■ Exercise objective ■
Which lines in the records below contain the word "black"? Show each of those lines in full.

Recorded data
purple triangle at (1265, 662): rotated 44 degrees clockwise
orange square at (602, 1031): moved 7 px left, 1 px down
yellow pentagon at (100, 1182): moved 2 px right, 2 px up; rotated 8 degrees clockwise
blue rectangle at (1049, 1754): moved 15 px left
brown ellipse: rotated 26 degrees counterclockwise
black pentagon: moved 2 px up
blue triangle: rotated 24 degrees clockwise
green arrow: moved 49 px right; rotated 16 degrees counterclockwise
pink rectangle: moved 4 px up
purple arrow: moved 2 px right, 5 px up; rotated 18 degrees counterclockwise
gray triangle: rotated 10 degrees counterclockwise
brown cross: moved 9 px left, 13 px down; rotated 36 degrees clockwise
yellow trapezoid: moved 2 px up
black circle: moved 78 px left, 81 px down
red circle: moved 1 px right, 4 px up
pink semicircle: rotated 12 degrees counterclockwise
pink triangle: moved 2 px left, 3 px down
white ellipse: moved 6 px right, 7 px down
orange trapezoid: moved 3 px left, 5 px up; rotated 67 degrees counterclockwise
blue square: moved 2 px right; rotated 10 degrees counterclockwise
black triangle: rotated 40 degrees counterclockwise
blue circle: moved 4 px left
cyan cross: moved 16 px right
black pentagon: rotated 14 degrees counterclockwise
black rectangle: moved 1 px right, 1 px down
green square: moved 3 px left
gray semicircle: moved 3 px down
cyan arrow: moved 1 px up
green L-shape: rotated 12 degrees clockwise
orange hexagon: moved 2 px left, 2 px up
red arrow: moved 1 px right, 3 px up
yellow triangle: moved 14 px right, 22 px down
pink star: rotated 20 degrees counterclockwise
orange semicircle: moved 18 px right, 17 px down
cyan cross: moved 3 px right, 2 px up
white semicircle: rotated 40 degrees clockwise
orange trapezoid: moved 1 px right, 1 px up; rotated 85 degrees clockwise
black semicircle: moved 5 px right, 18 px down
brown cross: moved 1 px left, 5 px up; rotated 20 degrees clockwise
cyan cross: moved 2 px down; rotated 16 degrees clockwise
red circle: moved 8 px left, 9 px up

■ Response to this task ■
black pentagon: moved 2 px up
black circle: moved 78 px left, 81 px down
black triangle: rotated 40 degrees counterclockwise
black pentagon: rotated 14 degrees counterclockwise
black rectangle: moved 1 px right, 1 px down
black semicircle: moved 5 px right, 18 px down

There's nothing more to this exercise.